■ **WORK REQUIRED**: Pull out every line of the listing below that contains the string "none".

━━━━━ DATA SUPPLIED ━━━━━

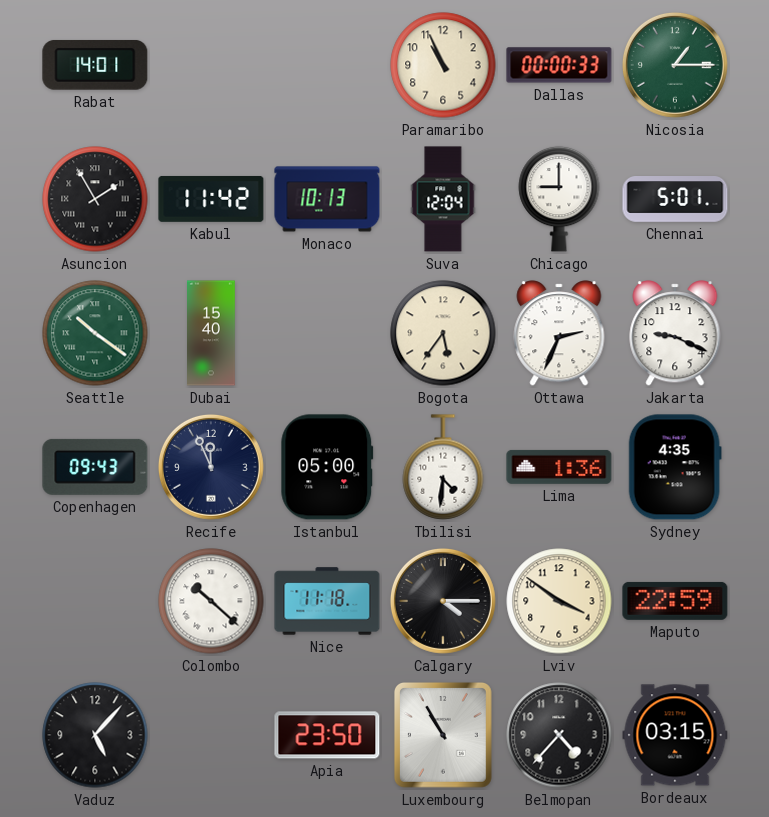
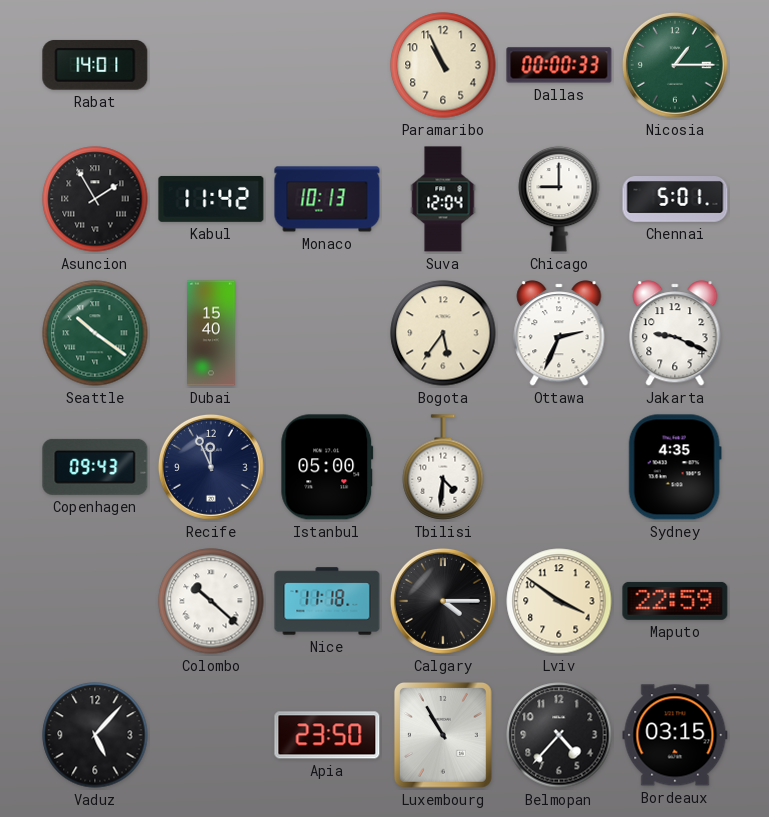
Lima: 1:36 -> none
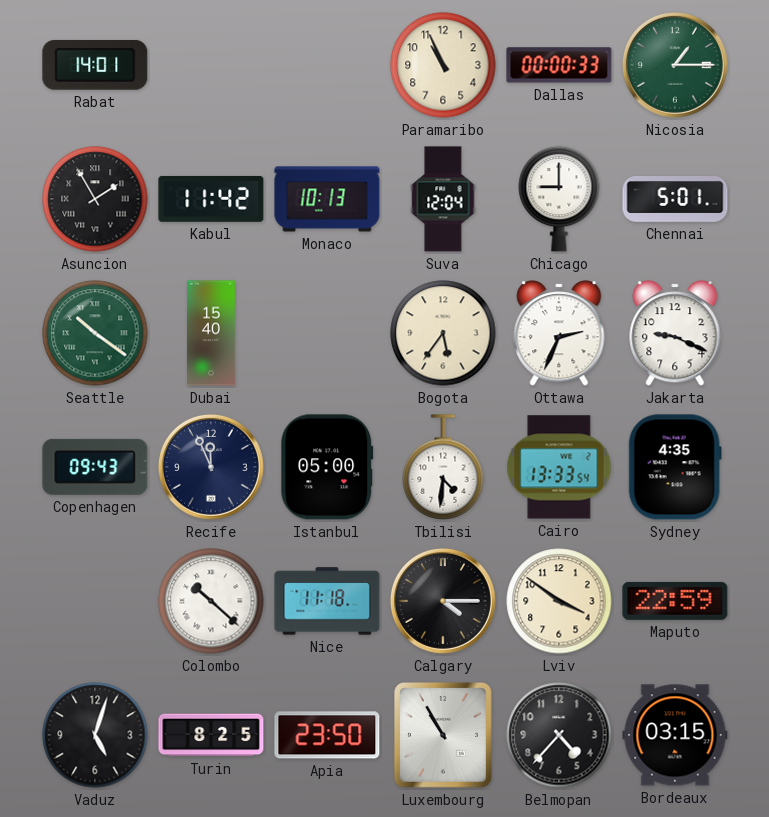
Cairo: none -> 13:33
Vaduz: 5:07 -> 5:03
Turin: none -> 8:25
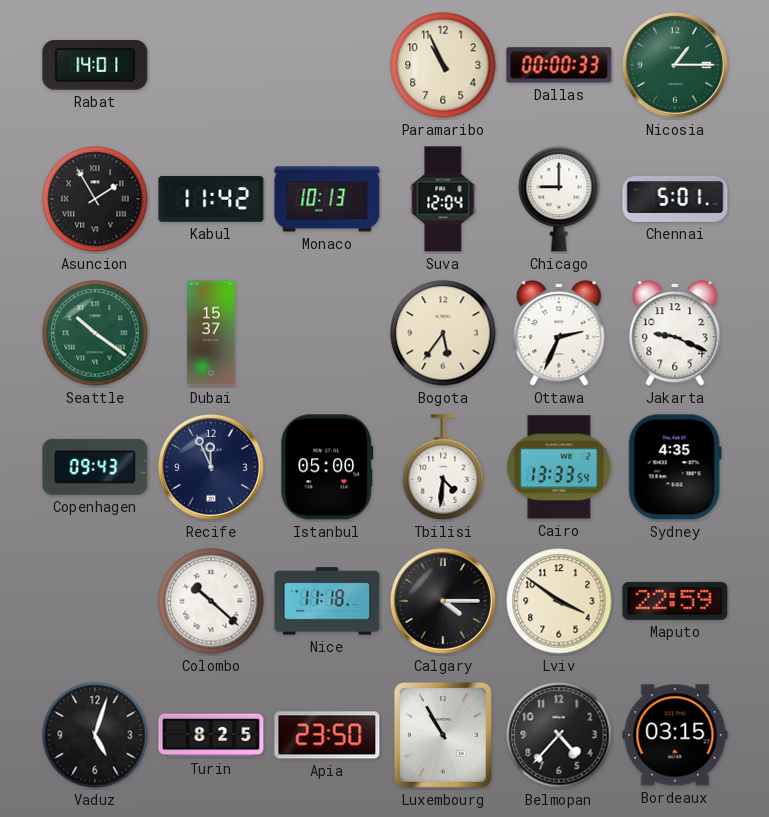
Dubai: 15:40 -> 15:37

━━━━━
━━━━━ DATA SUPPLIED ━━━━━

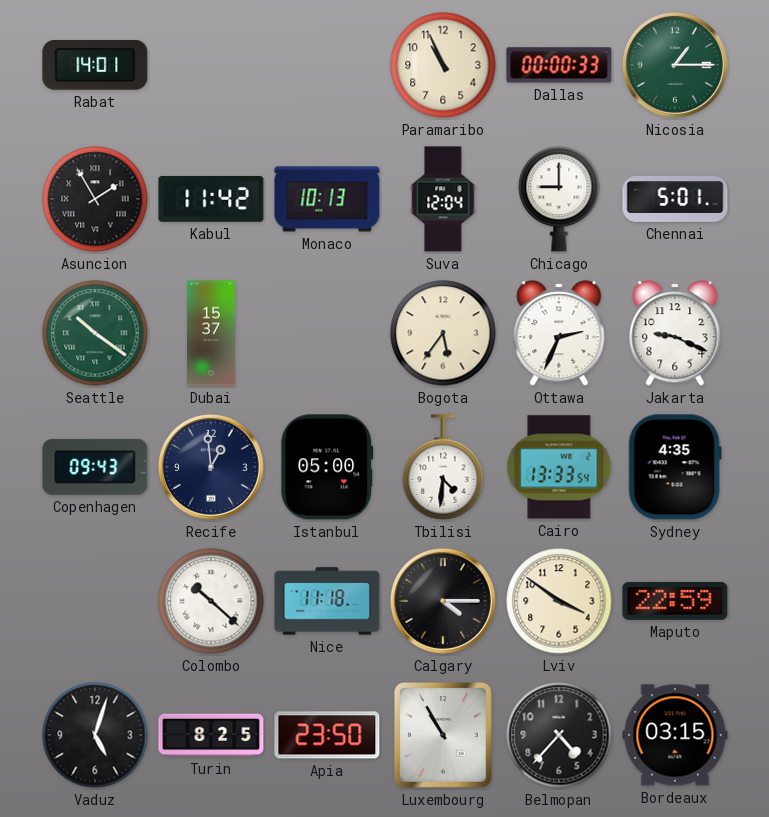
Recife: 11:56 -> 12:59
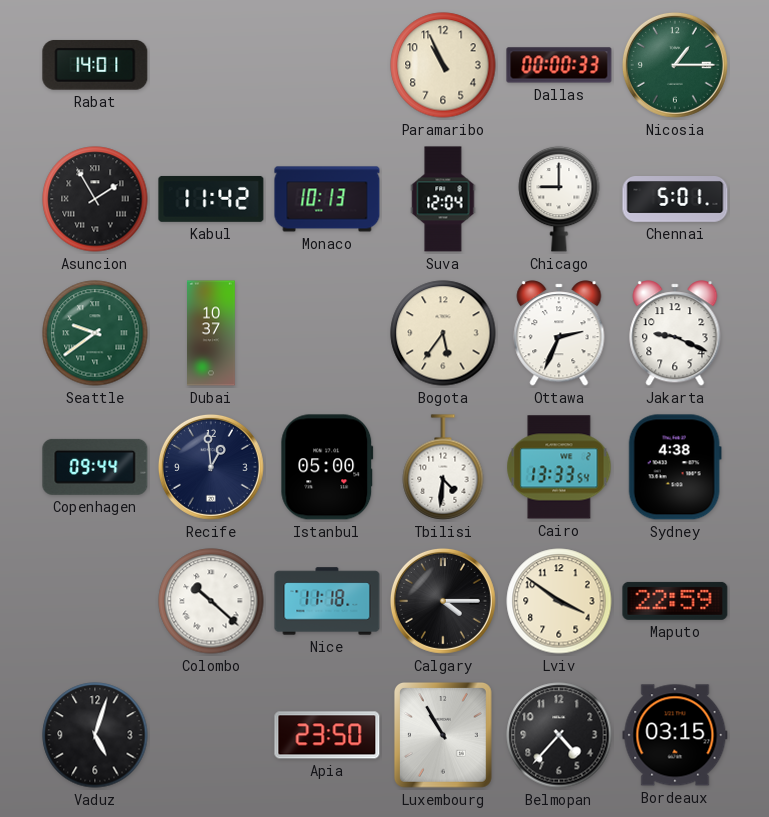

━━━━━
━━━━━ DATA SUPPLIED ━━━━━

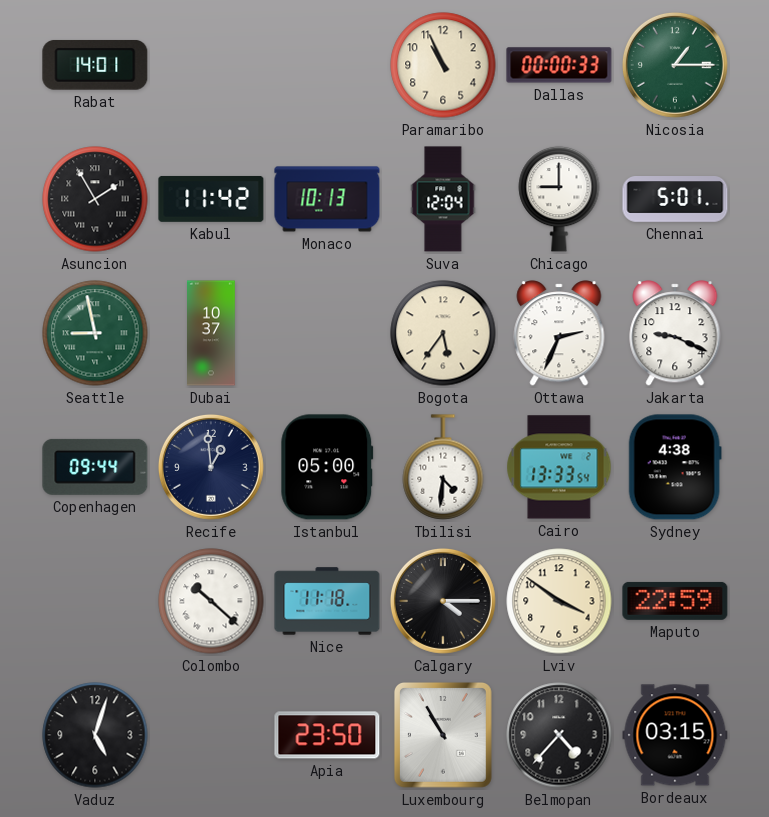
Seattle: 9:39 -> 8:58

━━━━━

■ **OUTPUT OF THE TASK**:
Lima: 1:36 -> none
Cairo: none -> 13:33
Turin: none -> 8:25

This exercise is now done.